-- DATA IN THIS EXERCISE follows --
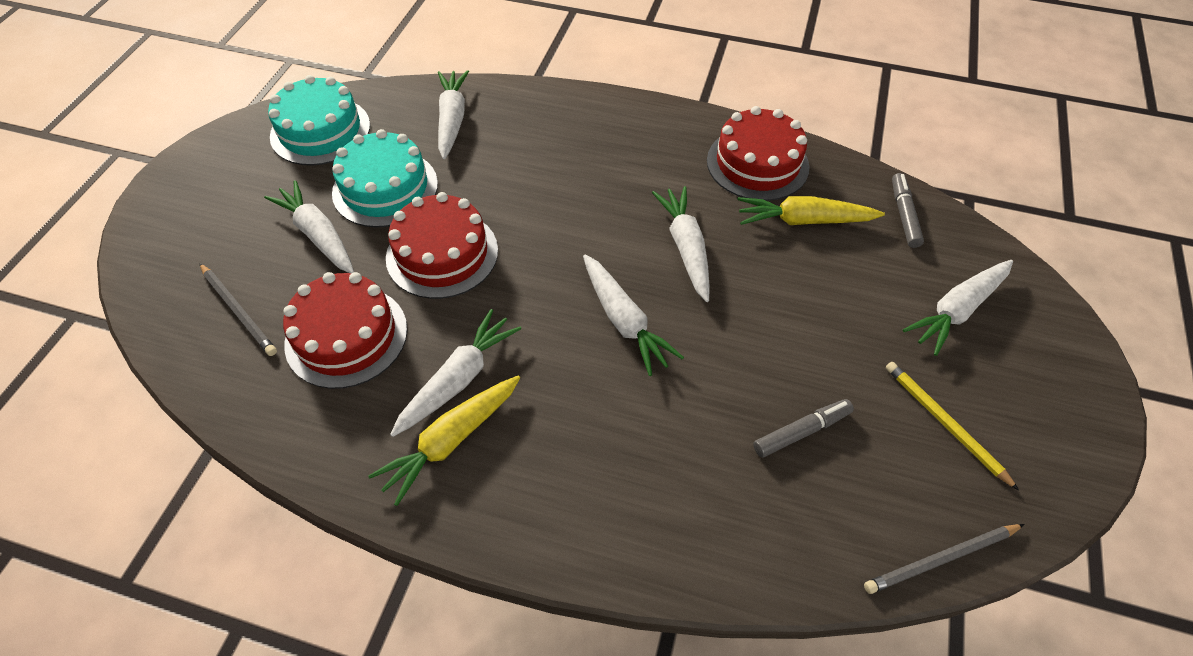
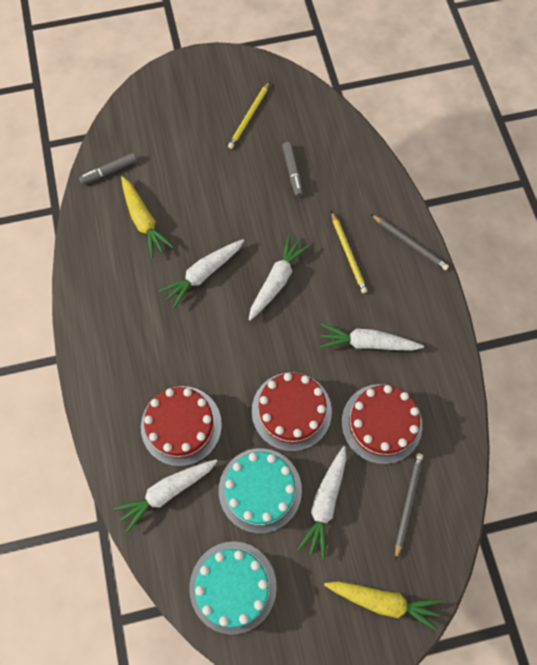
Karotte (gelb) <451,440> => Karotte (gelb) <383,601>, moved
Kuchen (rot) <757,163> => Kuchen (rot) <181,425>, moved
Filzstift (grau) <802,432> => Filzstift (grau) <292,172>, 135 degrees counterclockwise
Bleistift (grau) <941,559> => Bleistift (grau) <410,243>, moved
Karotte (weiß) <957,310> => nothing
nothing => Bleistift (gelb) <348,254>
-- DATA IN THIS EXERCISE concluded --
This task calls for each line of the material that contains "Bleistift".

Bleistift (grau) <941,559> => Bleistift (grau) <410,243>, moved
nothing => Bleistift (gelb) <348,254>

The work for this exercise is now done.